▸ Do this: Find every line in the rows below that contains the string "instrumentName" and copy each one out. Case counts, so match capital and lowercase letters precisely.

** Begin Raw data **

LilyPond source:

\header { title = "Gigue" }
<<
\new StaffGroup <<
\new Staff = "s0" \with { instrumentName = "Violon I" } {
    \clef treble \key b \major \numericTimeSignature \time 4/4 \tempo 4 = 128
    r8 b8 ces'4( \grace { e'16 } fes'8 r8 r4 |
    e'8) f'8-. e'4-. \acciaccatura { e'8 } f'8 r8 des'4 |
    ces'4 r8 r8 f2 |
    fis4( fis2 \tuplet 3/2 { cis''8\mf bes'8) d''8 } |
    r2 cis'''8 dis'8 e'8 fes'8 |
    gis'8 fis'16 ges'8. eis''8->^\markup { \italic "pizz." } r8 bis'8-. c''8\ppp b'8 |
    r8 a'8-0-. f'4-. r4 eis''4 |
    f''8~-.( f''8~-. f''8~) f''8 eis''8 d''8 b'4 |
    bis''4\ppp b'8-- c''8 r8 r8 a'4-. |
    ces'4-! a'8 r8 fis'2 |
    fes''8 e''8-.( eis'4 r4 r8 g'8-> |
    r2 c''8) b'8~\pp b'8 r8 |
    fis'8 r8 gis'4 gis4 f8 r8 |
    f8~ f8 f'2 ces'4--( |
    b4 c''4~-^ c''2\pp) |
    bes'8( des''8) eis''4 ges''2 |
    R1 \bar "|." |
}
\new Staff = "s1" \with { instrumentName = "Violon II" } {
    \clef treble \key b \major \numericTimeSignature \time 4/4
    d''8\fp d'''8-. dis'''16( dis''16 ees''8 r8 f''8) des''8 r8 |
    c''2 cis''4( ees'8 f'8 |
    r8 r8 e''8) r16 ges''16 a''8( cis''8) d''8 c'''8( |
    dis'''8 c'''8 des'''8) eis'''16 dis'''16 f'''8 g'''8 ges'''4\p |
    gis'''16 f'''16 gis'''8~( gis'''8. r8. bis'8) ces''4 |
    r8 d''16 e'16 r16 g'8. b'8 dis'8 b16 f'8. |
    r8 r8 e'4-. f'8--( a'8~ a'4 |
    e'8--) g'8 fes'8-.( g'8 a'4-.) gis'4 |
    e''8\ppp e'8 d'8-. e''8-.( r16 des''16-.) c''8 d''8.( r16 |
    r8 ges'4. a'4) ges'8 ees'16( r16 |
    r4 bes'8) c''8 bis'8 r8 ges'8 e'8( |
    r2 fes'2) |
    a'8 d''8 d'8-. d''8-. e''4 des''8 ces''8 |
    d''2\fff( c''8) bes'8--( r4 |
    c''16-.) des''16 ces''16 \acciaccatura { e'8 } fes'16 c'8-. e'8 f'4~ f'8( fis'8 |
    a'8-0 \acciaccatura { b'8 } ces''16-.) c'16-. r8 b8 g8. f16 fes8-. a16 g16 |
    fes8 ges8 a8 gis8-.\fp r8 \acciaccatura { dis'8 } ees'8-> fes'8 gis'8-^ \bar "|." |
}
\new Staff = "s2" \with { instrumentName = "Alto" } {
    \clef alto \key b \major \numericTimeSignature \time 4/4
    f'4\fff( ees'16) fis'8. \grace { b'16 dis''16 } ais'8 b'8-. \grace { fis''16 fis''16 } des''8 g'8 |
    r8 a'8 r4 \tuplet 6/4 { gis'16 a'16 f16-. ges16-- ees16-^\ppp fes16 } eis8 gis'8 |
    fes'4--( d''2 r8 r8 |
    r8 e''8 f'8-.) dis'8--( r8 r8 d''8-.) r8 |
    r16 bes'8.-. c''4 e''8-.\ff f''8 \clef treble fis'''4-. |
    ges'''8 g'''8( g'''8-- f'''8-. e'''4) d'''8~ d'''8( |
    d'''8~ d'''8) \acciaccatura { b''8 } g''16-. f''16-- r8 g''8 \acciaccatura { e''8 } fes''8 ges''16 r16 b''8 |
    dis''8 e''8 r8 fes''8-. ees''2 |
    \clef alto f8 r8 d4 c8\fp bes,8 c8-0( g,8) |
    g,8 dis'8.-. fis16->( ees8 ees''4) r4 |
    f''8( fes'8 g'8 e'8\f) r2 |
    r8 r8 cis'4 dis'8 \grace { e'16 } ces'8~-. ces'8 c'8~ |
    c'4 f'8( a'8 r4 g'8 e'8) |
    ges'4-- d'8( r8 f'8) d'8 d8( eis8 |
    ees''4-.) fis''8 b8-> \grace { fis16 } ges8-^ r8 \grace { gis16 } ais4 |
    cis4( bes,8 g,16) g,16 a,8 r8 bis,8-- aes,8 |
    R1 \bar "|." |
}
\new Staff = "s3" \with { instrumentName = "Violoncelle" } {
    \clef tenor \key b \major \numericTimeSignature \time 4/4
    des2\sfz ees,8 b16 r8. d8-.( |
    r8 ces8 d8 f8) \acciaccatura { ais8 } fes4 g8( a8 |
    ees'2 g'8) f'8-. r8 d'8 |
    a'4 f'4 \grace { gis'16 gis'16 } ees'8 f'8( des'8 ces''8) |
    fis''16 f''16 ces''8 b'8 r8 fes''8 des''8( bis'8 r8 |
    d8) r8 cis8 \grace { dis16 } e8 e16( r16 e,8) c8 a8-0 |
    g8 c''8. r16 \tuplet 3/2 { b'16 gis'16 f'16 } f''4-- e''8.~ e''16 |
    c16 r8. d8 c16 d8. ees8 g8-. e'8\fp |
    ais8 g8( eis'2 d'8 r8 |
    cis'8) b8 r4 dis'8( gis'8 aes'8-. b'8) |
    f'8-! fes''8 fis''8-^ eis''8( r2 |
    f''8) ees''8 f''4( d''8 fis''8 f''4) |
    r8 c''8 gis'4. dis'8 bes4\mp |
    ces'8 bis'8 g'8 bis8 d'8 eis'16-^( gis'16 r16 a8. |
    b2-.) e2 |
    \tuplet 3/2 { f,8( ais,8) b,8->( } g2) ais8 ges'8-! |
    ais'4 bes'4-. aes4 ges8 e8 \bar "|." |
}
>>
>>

** End Raw data **

▸ Answer to this problem:
\new Staff = "s0" \with { instrumentName = "Violon I" } {
\new Staff = "s1" \with { instrumentName = "Violon II" } {
\new Staff = "s2" \with { instrumentName = "Alto" } {
\new Staff = "s3" \with { instrumentName = "Violoncelle" } {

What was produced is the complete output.